Find and copy each line of the records where the string "none" shows up.
┌──
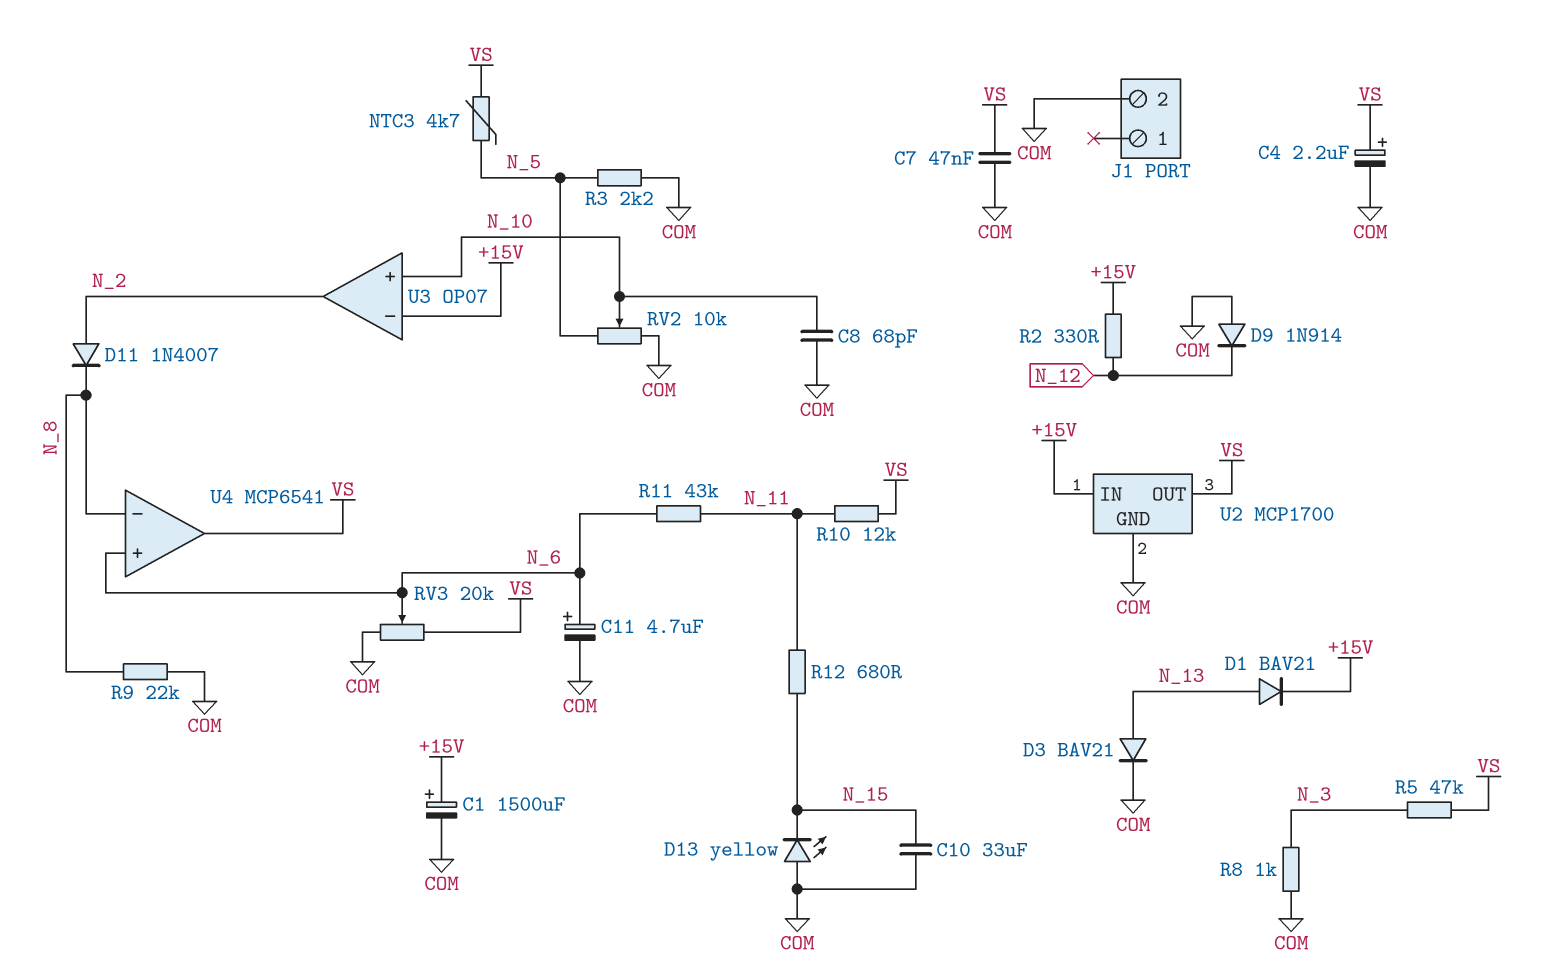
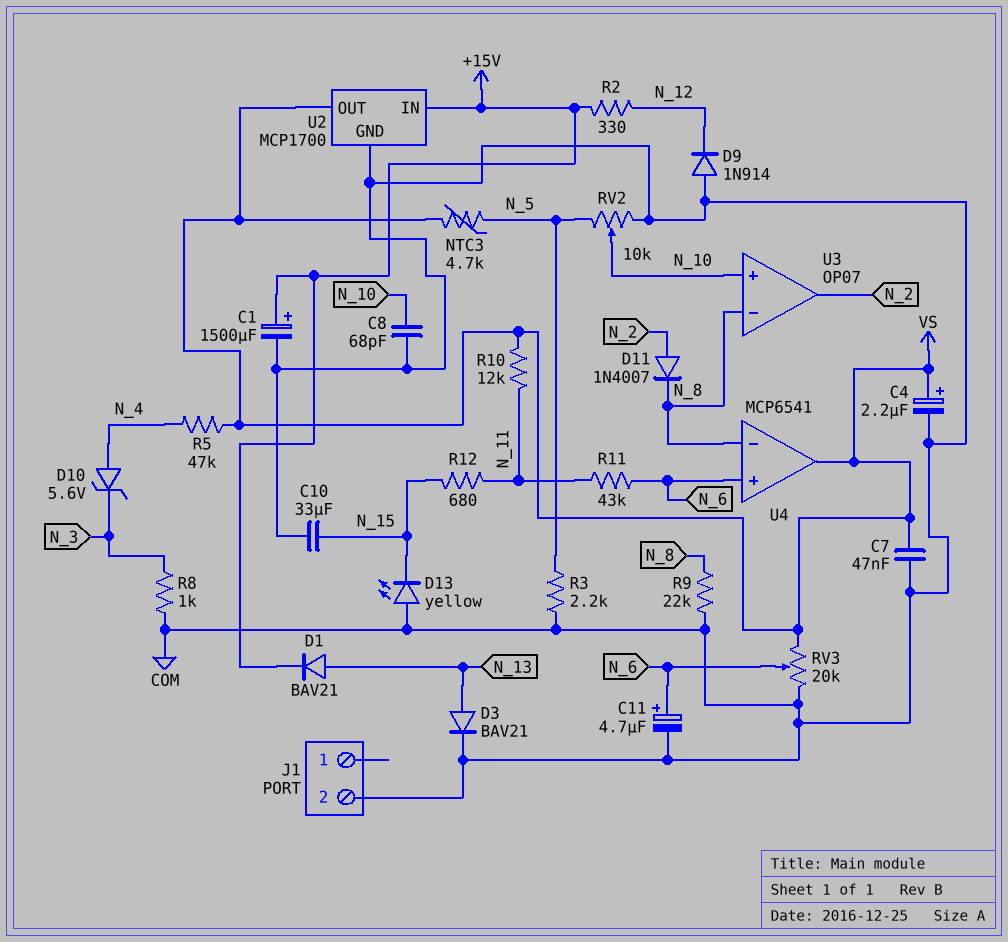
D10: none -> zener 5.6V (A N_4, K N_3)
R5: 47k (N_3, VS) -> 47k (N_4, VS)
U3 pin in-: +15V -> N_8

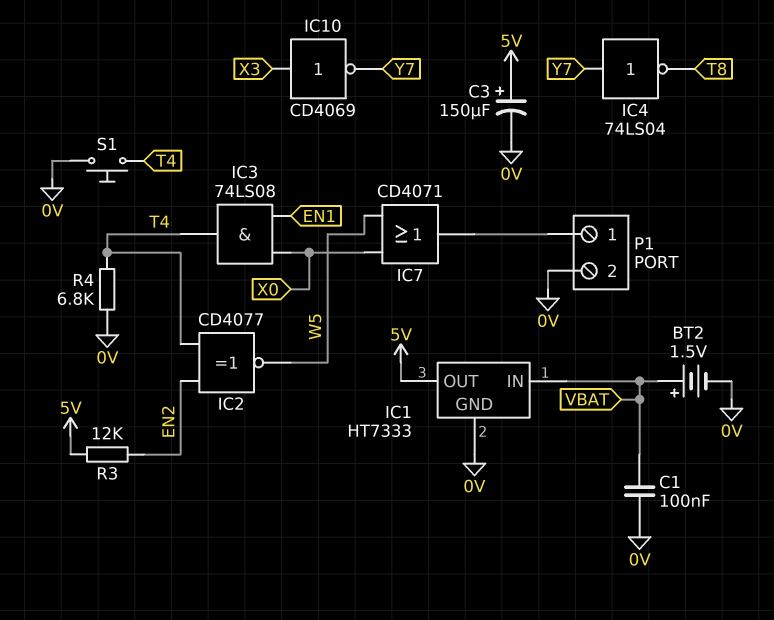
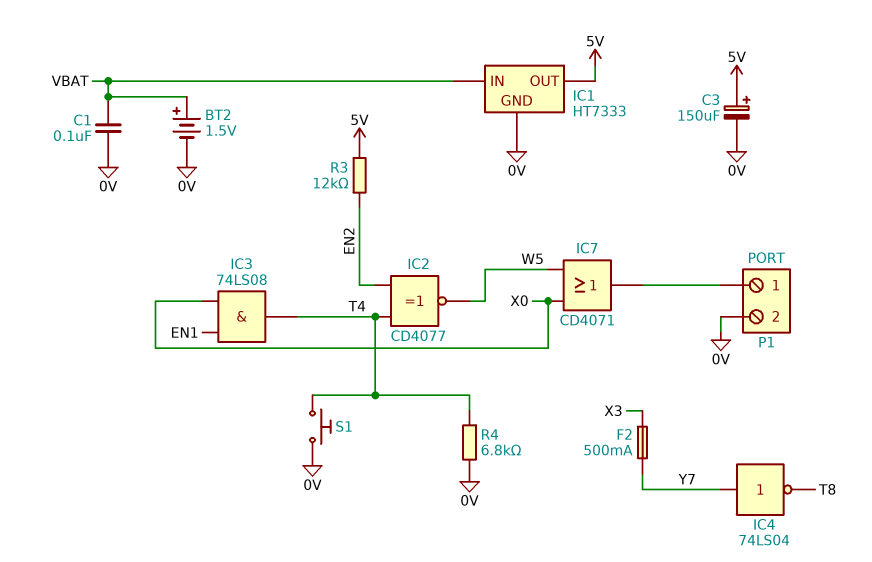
F2: none -> 500mA (X3, Y7)
IC10: NOT CD4069 (in X3, out Y7) -> none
└──
TASK ANSWER:
D10: none -> zener 5.6V (A N_4, K N_3)
F2: none -> 500mA (X3, Y7)
IC10: NOT CD4069 (in X3, out Y7) -> none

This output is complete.